> [Entries supplied]:

============================================================

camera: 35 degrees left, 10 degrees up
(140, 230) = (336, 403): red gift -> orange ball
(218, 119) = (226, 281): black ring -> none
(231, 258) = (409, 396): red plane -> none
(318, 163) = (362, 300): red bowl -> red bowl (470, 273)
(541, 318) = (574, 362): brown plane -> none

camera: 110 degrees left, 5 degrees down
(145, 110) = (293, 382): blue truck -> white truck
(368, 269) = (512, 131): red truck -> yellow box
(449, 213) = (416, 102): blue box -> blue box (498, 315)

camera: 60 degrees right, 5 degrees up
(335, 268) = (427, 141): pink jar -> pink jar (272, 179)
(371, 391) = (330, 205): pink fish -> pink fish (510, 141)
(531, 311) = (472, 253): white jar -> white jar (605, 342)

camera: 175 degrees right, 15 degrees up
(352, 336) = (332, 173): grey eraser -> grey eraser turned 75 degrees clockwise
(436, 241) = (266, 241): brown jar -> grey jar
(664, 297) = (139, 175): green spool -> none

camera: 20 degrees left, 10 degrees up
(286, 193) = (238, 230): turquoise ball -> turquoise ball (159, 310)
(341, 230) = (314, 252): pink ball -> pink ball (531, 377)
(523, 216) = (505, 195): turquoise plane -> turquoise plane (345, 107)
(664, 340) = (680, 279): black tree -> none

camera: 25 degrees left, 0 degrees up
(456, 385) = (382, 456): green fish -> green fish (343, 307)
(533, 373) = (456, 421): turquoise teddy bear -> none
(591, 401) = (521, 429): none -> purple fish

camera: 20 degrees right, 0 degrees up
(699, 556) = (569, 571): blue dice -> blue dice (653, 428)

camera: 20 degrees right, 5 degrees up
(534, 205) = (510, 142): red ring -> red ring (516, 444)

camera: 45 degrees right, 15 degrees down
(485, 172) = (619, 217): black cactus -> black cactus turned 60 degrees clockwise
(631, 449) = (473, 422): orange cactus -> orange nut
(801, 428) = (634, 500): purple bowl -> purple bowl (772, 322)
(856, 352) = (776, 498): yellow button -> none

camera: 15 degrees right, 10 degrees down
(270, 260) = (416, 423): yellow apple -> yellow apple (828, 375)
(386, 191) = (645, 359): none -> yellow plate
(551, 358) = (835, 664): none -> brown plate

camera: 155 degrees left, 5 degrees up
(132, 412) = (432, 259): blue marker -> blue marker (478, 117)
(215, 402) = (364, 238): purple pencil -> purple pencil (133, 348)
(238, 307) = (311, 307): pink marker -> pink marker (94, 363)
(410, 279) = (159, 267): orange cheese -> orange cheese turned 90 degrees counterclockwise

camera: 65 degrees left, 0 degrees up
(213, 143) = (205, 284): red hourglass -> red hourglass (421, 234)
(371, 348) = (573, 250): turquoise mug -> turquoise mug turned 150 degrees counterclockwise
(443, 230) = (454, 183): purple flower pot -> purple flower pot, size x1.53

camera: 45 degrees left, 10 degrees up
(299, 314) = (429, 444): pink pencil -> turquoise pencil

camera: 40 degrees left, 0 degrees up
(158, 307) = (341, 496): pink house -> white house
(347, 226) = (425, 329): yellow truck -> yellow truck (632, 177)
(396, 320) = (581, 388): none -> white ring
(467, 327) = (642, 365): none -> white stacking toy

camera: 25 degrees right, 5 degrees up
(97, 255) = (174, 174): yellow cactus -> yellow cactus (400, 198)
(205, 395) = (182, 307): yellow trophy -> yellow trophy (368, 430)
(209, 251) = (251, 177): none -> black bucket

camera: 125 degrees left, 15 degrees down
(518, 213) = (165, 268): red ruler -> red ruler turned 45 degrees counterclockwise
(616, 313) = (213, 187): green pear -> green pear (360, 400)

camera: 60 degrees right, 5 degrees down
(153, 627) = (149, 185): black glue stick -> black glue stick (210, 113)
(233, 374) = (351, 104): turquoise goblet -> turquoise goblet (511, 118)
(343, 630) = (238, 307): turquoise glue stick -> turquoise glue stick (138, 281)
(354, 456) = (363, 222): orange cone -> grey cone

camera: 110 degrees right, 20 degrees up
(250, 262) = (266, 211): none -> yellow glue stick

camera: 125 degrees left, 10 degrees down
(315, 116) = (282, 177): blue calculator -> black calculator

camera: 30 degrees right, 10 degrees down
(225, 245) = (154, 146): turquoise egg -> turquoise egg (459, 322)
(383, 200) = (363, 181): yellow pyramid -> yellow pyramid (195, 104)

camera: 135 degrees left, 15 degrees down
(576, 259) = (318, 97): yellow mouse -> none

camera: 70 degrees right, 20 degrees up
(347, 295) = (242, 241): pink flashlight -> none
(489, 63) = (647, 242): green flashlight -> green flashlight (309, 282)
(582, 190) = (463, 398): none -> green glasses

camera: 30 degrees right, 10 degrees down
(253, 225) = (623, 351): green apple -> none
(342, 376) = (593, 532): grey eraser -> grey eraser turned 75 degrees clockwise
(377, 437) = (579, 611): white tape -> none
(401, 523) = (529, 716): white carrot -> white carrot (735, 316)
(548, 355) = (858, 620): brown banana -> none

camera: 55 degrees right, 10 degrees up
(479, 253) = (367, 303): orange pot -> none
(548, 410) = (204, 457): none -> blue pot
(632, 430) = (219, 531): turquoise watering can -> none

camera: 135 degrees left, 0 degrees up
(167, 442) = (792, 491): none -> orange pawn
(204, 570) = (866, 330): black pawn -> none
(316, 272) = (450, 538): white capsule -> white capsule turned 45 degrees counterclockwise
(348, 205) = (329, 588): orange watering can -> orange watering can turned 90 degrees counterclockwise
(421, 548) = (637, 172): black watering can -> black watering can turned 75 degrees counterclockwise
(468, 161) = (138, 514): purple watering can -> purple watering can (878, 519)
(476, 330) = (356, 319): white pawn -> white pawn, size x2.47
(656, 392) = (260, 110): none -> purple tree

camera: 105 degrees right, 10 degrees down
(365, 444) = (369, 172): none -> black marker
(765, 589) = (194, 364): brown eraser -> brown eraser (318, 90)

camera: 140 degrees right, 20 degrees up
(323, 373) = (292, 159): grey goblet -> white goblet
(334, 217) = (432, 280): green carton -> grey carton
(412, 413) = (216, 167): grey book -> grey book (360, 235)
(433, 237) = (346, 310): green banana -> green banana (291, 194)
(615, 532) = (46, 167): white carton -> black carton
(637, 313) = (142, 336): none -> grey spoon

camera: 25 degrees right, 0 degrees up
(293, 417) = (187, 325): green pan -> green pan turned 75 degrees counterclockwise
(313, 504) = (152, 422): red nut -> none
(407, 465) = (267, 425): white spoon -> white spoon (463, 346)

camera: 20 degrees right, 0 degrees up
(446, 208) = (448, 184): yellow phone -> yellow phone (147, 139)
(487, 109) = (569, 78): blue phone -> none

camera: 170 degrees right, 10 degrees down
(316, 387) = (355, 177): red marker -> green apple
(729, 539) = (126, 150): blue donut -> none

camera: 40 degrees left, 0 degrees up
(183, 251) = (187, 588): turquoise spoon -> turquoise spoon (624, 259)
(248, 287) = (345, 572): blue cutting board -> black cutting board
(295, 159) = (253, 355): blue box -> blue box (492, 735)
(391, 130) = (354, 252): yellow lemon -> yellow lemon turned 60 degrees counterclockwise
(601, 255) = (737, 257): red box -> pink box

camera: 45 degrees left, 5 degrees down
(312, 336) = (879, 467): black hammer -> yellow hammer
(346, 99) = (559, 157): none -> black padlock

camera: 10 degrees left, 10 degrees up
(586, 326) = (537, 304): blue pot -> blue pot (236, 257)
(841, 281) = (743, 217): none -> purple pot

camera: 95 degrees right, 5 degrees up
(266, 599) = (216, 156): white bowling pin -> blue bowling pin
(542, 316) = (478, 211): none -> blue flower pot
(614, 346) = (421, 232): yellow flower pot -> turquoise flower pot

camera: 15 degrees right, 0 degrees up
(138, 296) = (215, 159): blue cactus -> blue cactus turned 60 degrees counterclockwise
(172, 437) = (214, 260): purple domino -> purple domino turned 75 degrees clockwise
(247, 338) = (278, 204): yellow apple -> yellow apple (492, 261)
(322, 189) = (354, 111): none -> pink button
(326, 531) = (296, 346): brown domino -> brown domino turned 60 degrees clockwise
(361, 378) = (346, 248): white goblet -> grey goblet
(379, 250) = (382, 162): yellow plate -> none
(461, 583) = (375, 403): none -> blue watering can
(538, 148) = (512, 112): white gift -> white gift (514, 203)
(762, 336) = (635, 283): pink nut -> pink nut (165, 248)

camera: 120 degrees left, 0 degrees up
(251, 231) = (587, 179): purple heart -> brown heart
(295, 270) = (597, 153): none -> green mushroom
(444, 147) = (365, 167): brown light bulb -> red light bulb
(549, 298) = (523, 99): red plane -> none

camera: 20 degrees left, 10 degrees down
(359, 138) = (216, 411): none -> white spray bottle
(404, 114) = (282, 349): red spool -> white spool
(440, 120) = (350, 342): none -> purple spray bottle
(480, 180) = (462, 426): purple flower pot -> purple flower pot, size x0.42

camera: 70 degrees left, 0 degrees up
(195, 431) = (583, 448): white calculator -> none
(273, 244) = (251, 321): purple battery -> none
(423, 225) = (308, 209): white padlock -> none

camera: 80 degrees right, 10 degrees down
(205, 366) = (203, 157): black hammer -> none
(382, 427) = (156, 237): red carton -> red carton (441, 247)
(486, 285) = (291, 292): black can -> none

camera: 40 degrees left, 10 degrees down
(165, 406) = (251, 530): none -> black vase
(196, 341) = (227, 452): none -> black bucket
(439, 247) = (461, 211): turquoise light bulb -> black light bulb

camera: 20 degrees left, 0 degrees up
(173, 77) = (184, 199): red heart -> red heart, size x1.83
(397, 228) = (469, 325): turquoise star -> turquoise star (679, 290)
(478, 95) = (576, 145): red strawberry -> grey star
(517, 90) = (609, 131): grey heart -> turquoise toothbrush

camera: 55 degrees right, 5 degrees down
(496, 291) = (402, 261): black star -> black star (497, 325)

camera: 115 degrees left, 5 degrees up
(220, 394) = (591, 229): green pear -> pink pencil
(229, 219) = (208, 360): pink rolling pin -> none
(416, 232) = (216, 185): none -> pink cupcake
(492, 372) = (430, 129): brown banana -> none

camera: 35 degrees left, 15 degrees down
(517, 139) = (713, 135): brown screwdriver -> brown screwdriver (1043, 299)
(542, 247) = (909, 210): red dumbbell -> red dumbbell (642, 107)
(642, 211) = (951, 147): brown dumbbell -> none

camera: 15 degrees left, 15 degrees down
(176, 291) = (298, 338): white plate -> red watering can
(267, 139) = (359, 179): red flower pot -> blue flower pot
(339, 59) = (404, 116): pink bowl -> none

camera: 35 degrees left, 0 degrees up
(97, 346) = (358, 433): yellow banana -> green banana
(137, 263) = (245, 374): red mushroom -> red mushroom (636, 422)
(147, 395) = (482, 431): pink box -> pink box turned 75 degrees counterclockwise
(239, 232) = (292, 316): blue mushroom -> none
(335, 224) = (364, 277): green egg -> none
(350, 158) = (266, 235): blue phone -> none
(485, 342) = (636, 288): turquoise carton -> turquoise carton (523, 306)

============================================================

> [What is required]: Please give back, exactly as it stands above, the stretch from the line with "(322, 189) = (354, 111): none -> pink button" through the line with "camera: 120 degrees left, 0 degrees up", and no line outside it.

> [Exercise response]:
(322, 189) = (354, 111): none -> pink button
(326, 531) = (296, 346): brown domino -> brown domino turned 60 degrees clockwise
(361, 378) = (346, 248): white goblet -> grey goblet
(379, 250) = (382, 162): yellow plate -> none
(461, 583) = (375, 403): none -> blue watering can
(538, 148) = (512, 112): white gift -> white gift (514, 203)
(762, 336) = (635, 283): pink nut -> pink nut (165, 248)

camera: 120 degrees left, 0 degrees up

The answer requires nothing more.